Data:
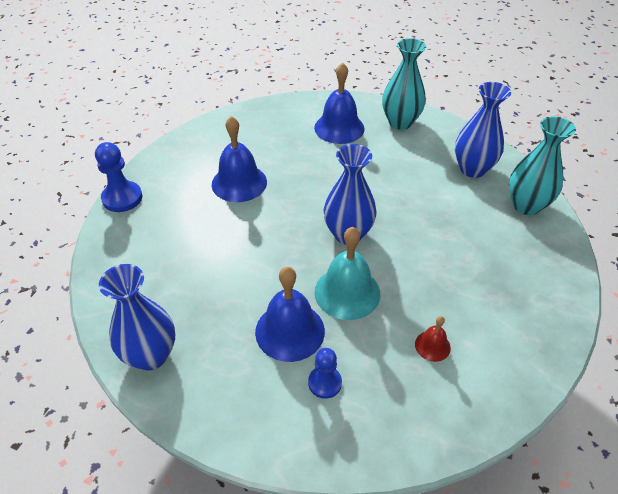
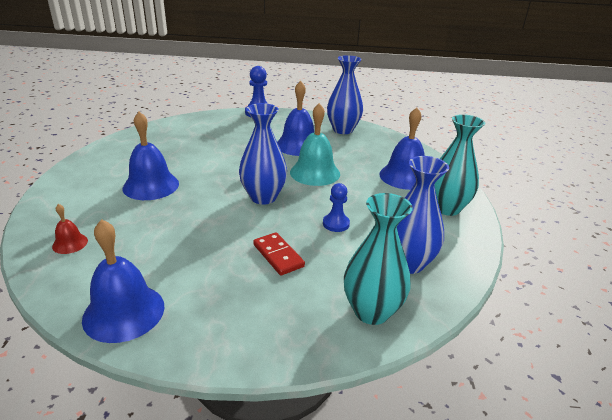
camera: 70 degrees right, 15 degrees down
(151, 355) = (126, 144): blue vase -> blue vase (343, 130)
(325, 383) = (102, 206): blue pawn -> blue pawn (336, 224)
(347, 292) = (195, 205): turquoise bell -> turquoise bell (315, 173)
(432, 346) = (141, 254): red bell -> red bell (70, 243)
(451, 243) = (278, 255): none -> red domino
(518, 362) = (124, 312): none -> blue bell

Required work:
Exactly as they stand, set down all of the entries above, minus every picture.

Output of the task:
camera: 70 degrees right, 15 degrees down
(151, 355) = (126, 144): blue vase -> blue vase (343, 130)
(325, 383) = (102, 206): blue pawn -> blue pawn (336, 224)
(347, 292) = (195, 205): turquoise bell -> turquoise bell (315, 173)
(432, 346) = (141, 254): red bell -> red bell (70, 243)
(451, 243) = (278, 255): none -> red domino
(518, 362) = (124, 312): none -> blue bell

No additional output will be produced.